Top of DATA IN THIS EXERCISE
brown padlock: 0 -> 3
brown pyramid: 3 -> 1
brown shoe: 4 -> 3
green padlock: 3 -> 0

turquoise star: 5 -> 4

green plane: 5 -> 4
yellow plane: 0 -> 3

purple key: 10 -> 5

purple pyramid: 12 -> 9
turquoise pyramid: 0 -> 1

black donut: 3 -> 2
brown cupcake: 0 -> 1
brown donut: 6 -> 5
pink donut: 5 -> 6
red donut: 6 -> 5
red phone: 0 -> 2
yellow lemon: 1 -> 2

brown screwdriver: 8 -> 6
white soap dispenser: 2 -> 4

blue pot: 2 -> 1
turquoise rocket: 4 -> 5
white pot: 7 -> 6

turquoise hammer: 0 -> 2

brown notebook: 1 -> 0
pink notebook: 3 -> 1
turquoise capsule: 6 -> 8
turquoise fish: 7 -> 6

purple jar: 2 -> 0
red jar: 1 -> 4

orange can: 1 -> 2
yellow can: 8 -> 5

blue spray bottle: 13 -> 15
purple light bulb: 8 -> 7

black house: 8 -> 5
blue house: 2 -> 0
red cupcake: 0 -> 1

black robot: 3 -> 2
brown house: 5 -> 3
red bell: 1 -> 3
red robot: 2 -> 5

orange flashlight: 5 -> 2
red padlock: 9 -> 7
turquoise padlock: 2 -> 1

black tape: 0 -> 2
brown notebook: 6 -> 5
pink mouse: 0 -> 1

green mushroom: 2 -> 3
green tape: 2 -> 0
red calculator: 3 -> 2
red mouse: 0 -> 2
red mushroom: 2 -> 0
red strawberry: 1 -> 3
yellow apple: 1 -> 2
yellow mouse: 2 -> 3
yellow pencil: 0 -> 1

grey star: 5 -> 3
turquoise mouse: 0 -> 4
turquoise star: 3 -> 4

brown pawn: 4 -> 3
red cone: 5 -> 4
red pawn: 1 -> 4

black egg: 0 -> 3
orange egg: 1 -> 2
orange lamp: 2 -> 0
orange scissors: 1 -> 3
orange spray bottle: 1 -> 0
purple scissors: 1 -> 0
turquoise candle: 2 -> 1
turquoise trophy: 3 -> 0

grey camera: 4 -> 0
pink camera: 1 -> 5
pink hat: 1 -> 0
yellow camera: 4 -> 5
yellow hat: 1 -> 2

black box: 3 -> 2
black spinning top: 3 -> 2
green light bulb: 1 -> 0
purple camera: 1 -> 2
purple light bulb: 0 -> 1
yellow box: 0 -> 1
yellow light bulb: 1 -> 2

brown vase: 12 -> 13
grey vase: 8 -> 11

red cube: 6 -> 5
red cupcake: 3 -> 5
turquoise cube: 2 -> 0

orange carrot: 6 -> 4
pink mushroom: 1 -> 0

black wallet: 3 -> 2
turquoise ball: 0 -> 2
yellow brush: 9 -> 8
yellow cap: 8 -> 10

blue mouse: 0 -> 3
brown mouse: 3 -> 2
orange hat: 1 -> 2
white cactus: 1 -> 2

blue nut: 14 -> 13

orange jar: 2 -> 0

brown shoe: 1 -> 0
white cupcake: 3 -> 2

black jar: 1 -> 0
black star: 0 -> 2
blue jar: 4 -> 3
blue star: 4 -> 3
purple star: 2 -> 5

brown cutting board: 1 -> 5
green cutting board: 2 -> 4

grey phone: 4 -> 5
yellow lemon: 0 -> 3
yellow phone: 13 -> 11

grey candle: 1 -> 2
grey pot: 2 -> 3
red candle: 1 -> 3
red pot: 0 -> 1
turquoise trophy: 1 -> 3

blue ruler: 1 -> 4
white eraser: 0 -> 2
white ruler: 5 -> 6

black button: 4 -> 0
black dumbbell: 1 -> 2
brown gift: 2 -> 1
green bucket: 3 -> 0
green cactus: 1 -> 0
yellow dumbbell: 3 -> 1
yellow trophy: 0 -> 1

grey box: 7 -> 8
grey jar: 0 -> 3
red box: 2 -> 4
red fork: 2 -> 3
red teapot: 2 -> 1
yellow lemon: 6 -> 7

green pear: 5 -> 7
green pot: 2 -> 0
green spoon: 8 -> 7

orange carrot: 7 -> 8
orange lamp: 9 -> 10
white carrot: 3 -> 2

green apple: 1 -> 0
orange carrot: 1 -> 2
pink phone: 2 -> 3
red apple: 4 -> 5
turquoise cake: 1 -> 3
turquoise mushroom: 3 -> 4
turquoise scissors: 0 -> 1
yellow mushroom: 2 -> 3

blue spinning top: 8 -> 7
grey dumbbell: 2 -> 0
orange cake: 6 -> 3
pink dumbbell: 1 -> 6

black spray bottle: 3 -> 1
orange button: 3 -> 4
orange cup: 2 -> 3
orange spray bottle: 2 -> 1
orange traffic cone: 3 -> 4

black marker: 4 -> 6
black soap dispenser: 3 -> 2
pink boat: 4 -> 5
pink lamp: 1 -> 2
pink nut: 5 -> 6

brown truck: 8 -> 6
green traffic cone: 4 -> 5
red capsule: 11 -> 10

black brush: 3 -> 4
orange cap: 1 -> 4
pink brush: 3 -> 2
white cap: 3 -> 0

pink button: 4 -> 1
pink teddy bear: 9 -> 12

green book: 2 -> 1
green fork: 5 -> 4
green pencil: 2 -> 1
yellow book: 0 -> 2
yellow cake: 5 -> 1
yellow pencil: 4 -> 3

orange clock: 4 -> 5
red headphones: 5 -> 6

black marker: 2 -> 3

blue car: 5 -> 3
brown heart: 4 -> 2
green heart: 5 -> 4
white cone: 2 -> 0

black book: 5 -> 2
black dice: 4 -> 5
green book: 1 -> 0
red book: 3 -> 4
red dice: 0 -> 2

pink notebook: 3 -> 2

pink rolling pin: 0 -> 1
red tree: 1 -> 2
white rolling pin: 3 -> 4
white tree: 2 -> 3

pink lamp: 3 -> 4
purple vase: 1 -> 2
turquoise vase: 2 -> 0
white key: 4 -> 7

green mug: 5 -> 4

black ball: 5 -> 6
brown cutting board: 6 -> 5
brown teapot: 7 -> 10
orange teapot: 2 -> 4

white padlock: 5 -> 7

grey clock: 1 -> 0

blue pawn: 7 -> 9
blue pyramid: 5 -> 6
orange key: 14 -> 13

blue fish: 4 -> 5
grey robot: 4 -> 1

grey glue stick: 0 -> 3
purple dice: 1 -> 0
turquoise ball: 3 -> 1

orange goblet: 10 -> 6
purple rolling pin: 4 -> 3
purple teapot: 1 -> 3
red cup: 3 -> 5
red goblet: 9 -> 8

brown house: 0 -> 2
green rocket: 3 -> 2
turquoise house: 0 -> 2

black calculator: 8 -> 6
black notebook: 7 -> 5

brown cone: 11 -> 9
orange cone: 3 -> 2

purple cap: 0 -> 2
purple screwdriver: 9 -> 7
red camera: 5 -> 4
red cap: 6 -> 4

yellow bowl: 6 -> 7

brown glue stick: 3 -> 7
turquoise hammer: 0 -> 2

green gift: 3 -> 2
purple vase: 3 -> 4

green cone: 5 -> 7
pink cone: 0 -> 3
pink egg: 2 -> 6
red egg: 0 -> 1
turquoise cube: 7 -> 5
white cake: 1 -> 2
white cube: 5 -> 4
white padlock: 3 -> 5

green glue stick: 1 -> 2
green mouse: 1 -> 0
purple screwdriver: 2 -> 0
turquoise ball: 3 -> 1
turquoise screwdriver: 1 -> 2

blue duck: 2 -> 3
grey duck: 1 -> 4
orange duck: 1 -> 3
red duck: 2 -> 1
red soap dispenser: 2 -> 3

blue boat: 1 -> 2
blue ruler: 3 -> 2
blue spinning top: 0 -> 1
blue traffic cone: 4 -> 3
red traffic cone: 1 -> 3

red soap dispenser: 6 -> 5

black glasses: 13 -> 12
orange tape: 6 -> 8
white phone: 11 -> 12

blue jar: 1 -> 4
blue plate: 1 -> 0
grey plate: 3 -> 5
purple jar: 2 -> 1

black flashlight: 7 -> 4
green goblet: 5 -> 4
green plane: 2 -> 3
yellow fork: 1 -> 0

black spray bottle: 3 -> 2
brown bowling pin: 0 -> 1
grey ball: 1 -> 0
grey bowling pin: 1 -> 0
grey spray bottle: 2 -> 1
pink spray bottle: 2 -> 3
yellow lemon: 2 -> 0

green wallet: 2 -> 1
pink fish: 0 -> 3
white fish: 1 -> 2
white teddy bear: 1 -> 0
Bottom of DATA IN THIS EXERCISE
TRY IT:
Tell how many lines of the listing include the word "spinning"; the number alone is the answer.

RESPONSE:
3